=== Section Start ===
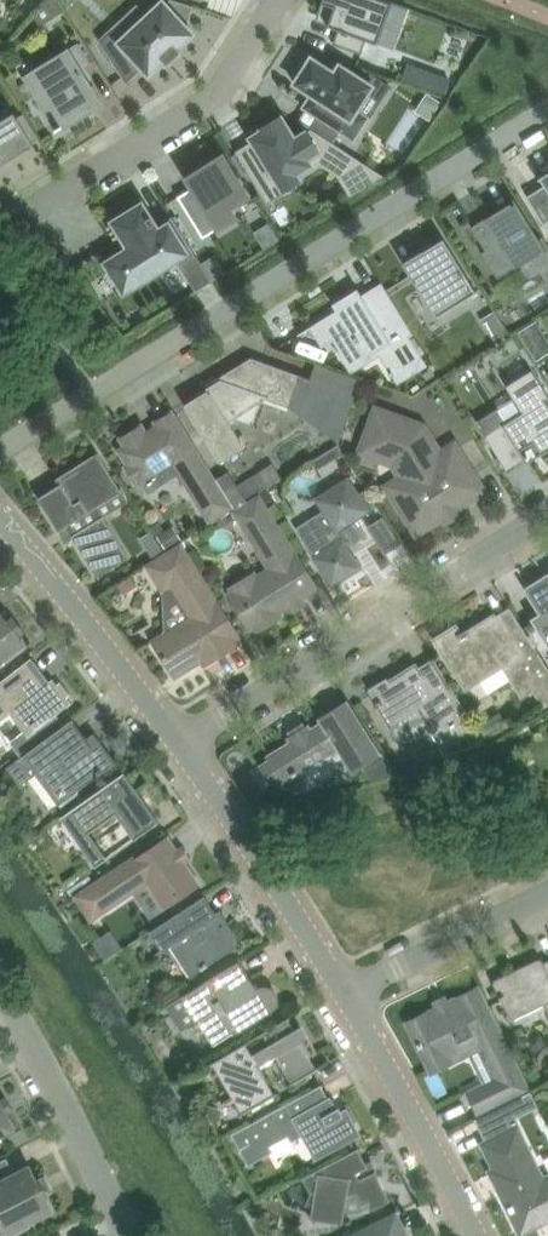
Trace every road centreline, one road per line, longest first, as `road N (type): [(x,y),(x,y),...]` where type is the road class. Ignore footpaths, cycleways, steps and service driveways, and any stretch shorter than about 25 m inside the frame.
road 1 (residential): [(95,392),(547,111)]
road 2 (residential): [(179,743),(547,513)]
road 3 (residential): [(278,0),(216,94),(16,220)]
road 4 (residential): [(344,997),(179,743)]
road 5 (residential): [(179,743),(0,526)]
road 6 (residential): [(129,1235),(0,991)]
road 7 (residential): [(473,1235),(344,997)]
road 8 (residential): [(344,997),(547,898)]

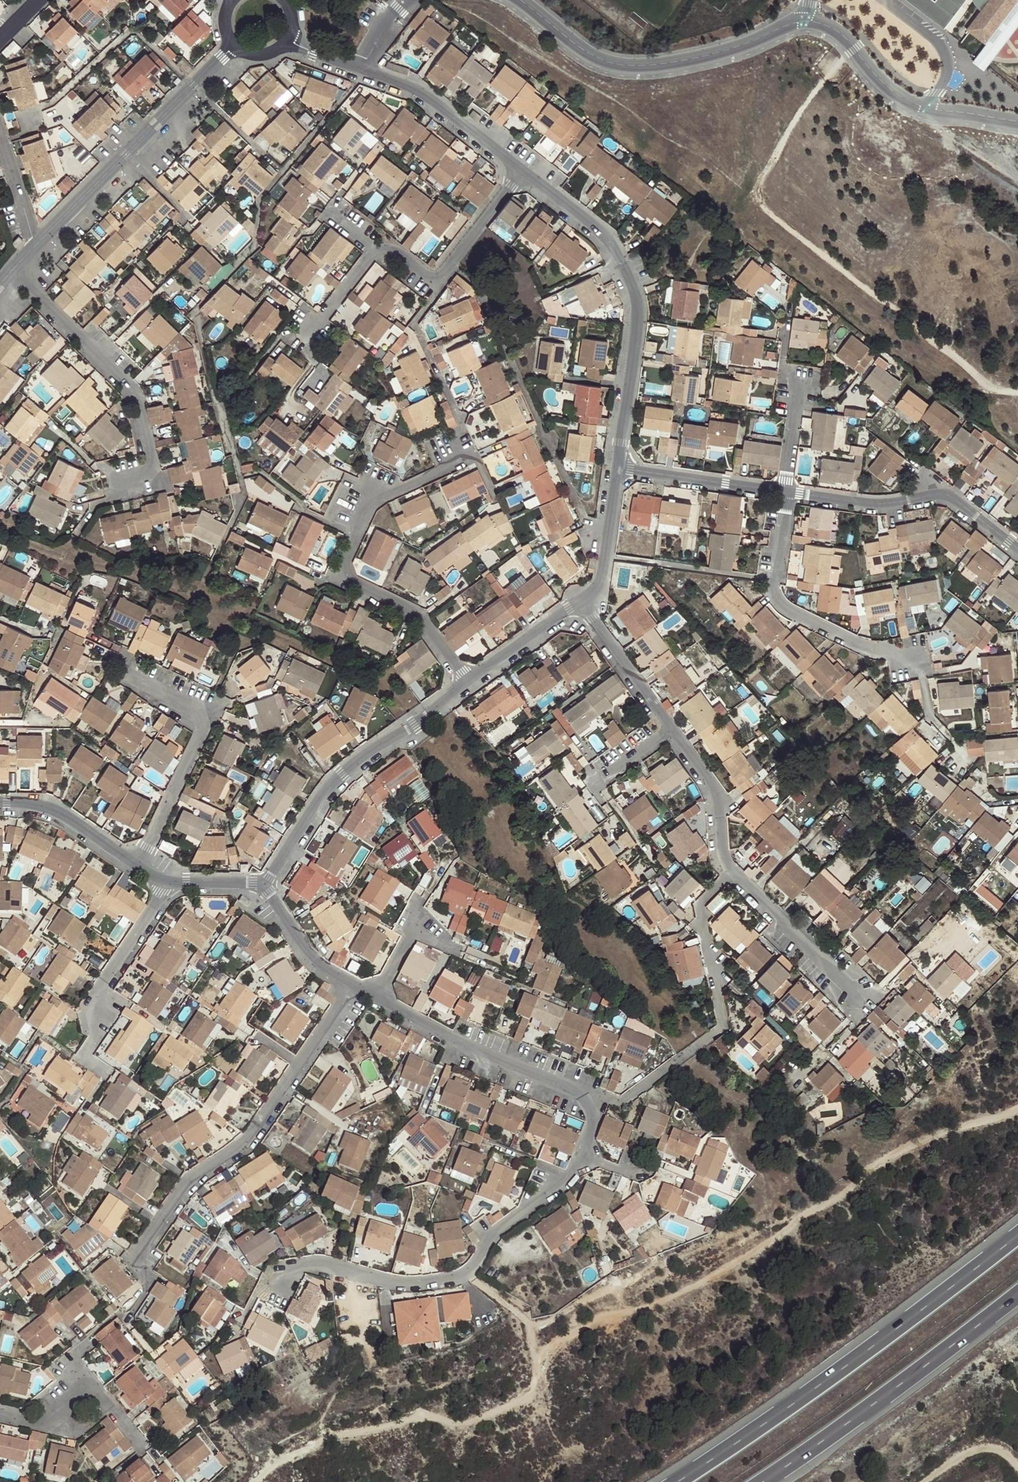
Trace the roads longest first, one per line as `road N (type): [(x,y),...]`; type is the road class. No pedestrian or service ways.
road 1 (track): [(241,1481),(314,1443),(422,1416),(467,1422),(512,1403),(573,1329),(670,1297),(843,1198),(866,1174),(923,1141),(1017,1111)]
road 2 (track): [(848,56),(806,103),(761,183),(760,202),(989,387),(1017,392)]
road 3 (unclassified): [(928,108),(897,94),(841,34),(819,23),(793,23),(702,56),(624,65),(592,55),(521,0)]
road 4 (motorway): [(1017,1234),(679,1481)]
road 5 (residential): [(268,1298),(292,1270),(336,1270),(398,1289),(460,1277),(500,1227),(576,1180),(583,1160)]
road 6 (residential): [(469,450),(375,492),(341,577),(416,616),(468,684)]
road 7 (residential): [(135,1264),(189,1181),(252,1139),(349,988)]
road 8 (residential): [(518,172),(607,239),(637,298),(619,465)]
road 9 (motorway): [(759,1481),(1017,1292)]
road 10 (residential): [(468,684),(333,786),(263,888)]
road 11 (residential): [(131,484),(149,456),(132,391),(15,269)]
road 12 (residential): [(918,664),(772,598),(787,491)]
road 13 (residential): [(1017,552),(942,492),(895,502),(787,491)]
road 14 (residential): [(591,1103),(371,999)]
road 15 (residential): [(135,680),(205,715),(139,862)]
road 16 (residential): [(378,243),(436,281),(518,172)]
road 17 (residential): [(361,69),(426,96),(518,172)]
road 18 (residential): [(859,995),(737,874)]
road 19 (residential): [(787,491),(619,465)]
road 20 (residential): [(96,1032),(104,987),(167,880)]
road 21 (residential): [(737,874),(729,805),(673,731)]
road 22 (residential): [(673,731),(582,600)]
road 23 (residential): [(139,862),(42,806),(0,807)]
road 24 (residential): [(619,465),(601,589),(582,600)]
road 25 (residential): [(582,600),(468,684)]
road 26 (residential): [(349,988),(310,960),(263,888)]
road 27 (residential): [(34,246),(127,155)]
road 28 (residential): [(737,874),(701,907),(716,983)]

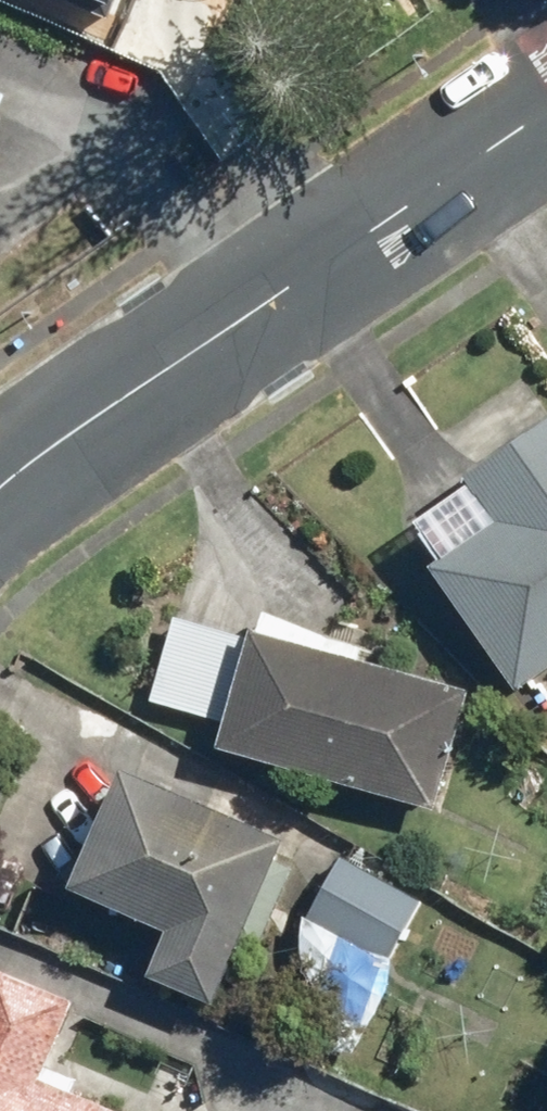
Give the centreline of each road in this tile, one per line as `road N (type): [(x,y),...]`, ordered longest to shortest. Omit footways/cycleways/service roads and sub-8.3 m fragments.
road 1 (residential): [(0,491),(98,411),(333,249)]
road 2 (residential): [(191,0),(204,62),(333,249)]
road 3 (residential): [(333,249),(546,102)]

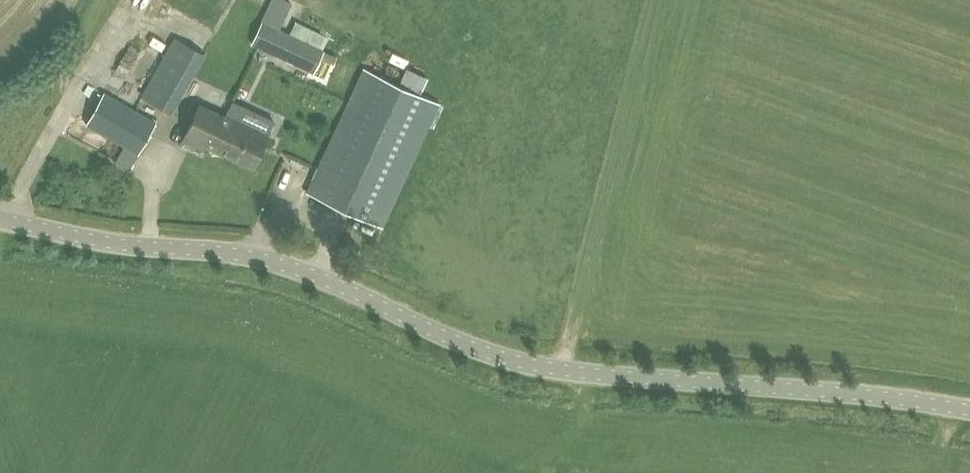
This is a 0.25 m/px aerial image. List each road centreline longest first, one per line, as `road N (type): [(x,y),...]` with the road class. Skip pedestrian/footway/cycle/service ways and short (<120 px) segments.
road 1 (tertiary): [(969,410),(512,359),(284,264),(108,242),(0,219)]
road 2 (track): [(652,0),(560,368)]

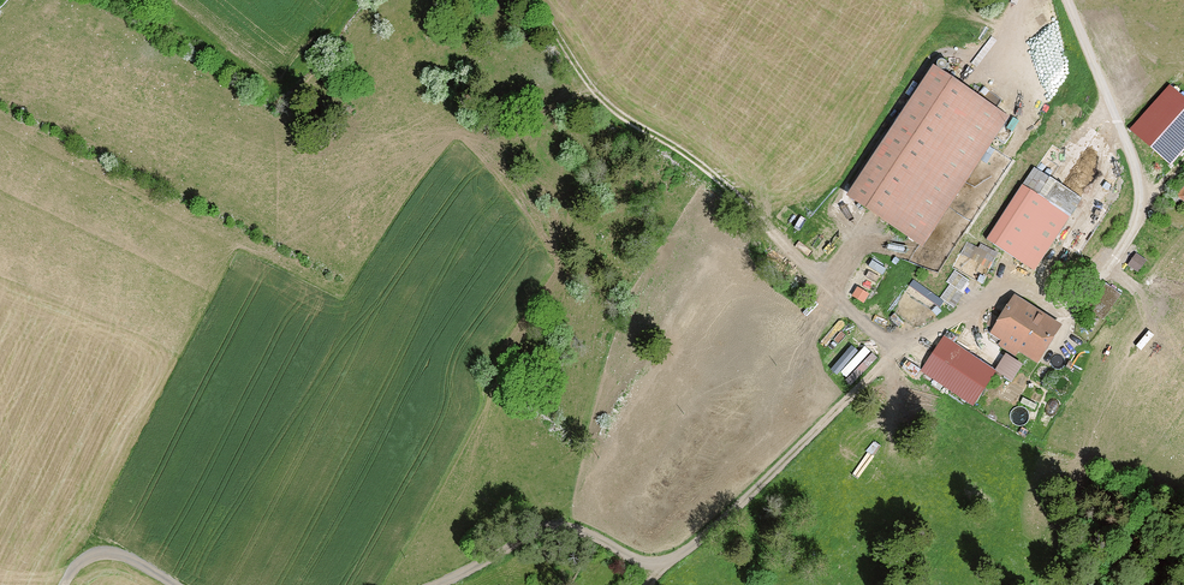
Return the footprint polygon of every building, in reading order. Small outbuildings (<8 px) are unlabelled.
=== Section End ===
_THE PROBLEM_
Repeat all the records exactly, images excluded.

_SOLVED PROBLEM_
Trace every road centreline, one road per line, longest first, as `road N (type): [(x,y),(x,y),...]` where type is the road class. Ignore footpaths, cycleways, steps and service driveways, and any stretch shorter than about 25 m inside the frame.
road 1 (residential): [(95,392),(547,111)]
road 2 (residential): [(179,743),(547,513)]
road 3 (residential): [(278,0),(216,94),(16,220)]
road 4 (residential): [(344,997),(179,743)]
road 5 (residential): [(179,743),(0,526)]
road 6 (residential): [(129,1235),(0,991)]
road 7 (residential): [(473,1235),(344,997)]
road 8 (residential): [(344,997),(547,898)]

Trace the roads longest first, one per line as `road N (type): [(x,y),...]`; type is the road class. No pedestrian or service ways.
road 1 (track): [(241,1481),(314,1443),(422,1416),(467,1422),(512,1403),(573,1329),(670,1297),(843,1198),(866,1174),(923,1141),(1017,1111)]
road 2 (track): [(848,56),(806,103),(761,183),(760,202),(989,387),(1017,392)]
road 3 (unclassified): [(928,108),(897,94),(841,34),(819,23),(793,23),(702,56),(624,65),(592,55),(521,0)]
road 4 (motorway): [(1017,1234),(679,1481)]
road 5 (residential): [(268,1298),(292,1270),(336,1270),(398,1289),(460,1277),(500,1227),(576,1180),(583,1160)]
road 6 (residential): [(469,450),(375,492),(341,577),(416,616),(468,684)]
road 7 (residential): [(135,1264),(189,1181),(252,1139),(349,988)]
road 8 (residential): [(518,172),(607,239),(637,298),(619,465)]
road 9 (motorway): [(759,1481),(1017,1292)]
road 10 (residential): [(468,684),(333,786),(263,888)]
road 11 (residential): [(131,484),(149,456),(132,391),(15,269)]
road 12 (residential): [(918,664),(772,598),(787,491)]
road 13 (residential): [(1017,552),(942,492),(895,502),(787,491)]
road 14 (residential): [(591,1103),(371,999)]
road 15 (residential): [(135,680),(205,715),(139,862)]
road 16 (residential): [(378,243),(436,281),(518,172)]
road 17 (residential): [(361,69),(426,96),(518,172)]
road 18 (residential): [(859,995),(737,874)]
road 19 (residential): [(787,491),(619,465)]
road 20 (residential): [(96,1032),(104,987),(167,880)]
road 21 (residential): [(737,874),(729,805),(673,731)]
road 22 (residential): [(673,731),(582,600)]
road 23 (residential): [(139,862),(42,806),(0,807)]
road 24 (residential): [(619,465),(601,589),(582,600)]
road 25 (residential): [(582,600),(468,684)]
road 26 (residential): [(349,988),(310,960),(263,888)]
road 27 (residential): [(34,246),(127,155)]
road 28 (residential): [(737,874),(701,907),(716,983)]

Give the centreline of each road in this tile, one per line as `road N (type): [(x,y),...]`, ordered longest to shortest. Omit footways/cycleways/service roads and sub-8.3 m fragments.
road 1 (residential): [(0,491),(98,411),(333,249)]
road 2 (residential): [(191,0),(204,62),(333,249)]
road 3 (residential): [(333,249),(546,102)]

This is a 0.25 m/px aerial image. List each road centreline longest first, one per line, as `road N (type): [(x,y),...]` with the road class. Skip pedestrian/footway/cycle/service ways and short (<120 px) segments.
road 1 (tertiary): [(969,410),(512,359),(284,264),(108,242),(0,219)]
road 2 (track): [(652,0),(560,368)]

Return the footprint polygon of every building, in reading order. Small outbuildings (<8 px) are unlabelled.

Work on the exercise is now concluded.